+++ Records provided +++
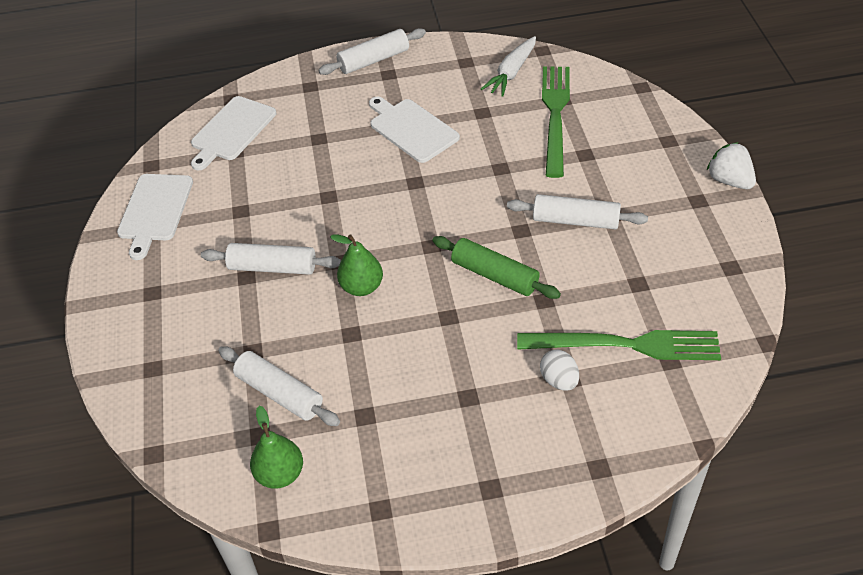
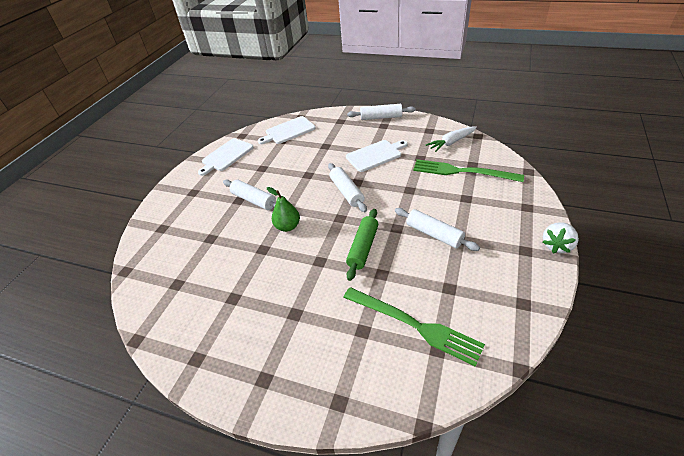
camera: 30 degrees right, 5 degrees down
white rolling pin [218,346,340,426] -> white rolling pin moved to [328,163,367,212]
green pear [250,406,303,489] -> none
white cutting board [369,96,460,163] -> white cutting board turned 75 degrees clockwise [346,140,407,172]
green rolling pin [433,236,561,299] -> green rolling pin turned 45 degrees clockwise [346,209,378,281]
white egg [540,349,579,391] -> none
green fork [542,66,570,178] -> green fork turned 105 degrees counterclockwise [413,159,524,182]
white strawberry [707,142,756,189] -> white strawberry turned 135 degrees counterclockwise [543,222,579,253]

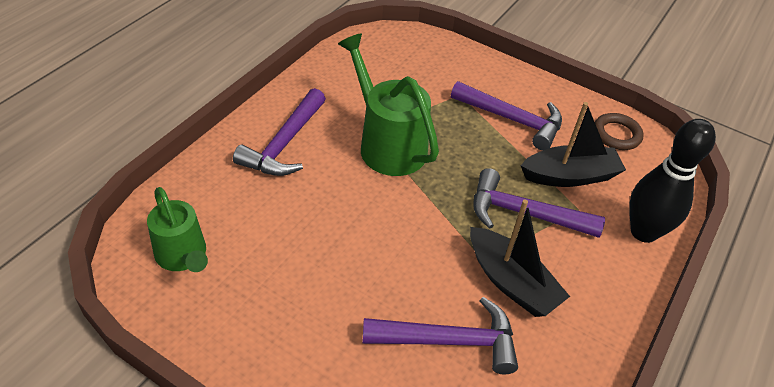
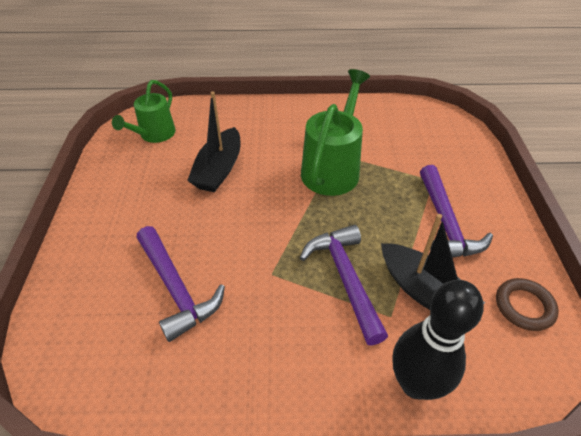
camera: 60 degrees right, 0 degrees up
purple hammer [233,88,326,176] -> none
black boat [470,200,570,317] -> black boat moved to [187,92,240,192]

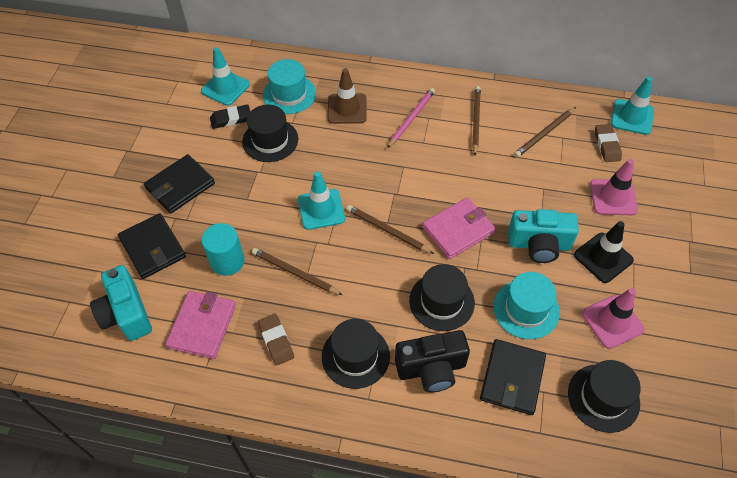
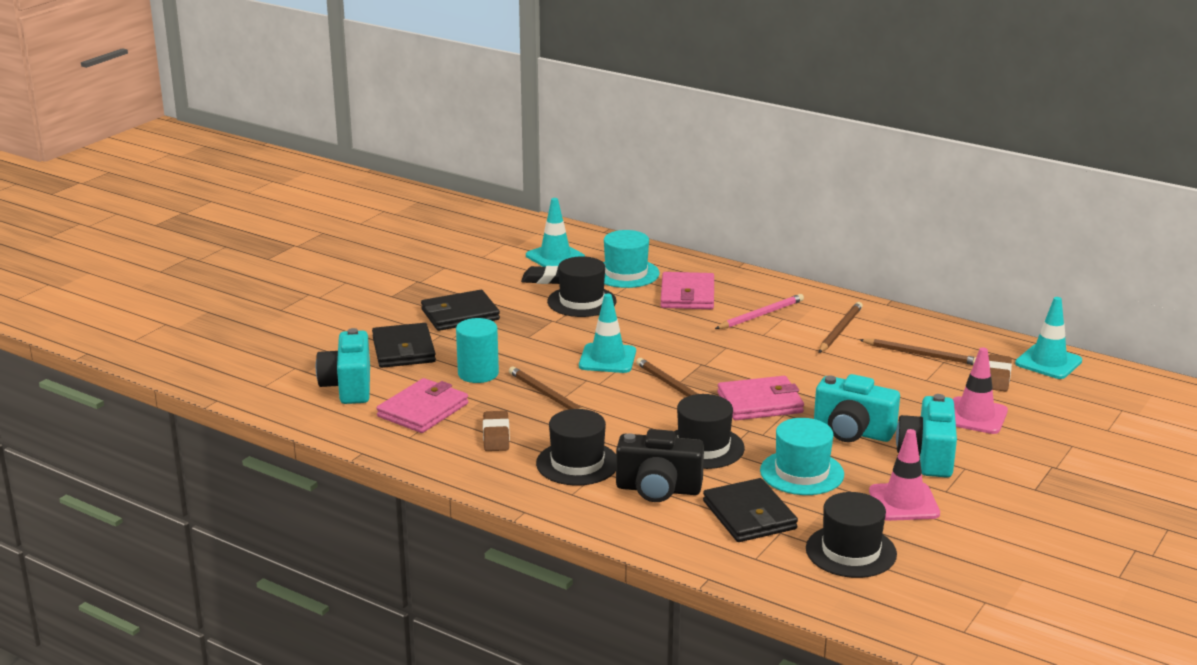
camera: 20 degrees right, 30 degrees down
brown traffic cone [328,68,367,124] -> pink wallet [660,272,714,309]
black wallet [480,339,546,415] -> black wallet turned 60 degrees counterclockwise [703,478,798,542]
brown pencil [514,107,576,157] -> brown pencil turned 135 degrees counterclockwise [859,339,976,365]
black traffic cone [574,221,634,283] -> turquoise camera [896,394,957,478]

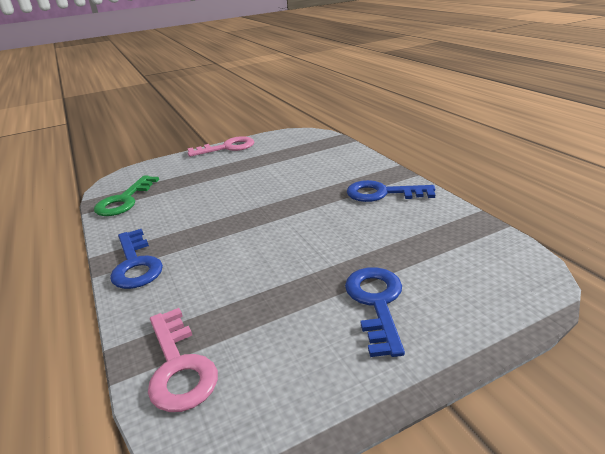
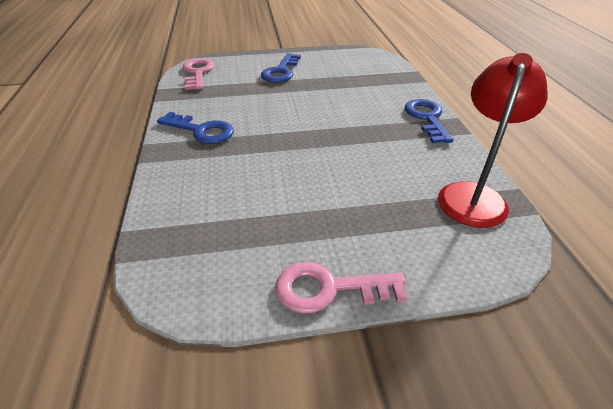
camera: 165 degrees left, 10 degrees up
green key [94,176,159,216] -> red lamp [438,53,548,228]
pink key [148,308,218,412] -> pink key moved to [183,58,214,90]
+++
Directive> Gather from the entries above all lines that include the string "moved".

Exercise response>
white rolling pin [218,346,340,426] -> white rolling pin moved to [328,163,367,212]
black boat [470,200,570,317] -> black boat moved to [187,92,240,192]
pink key [148,308,218,412] -> pink key moved to [183,58,214,90]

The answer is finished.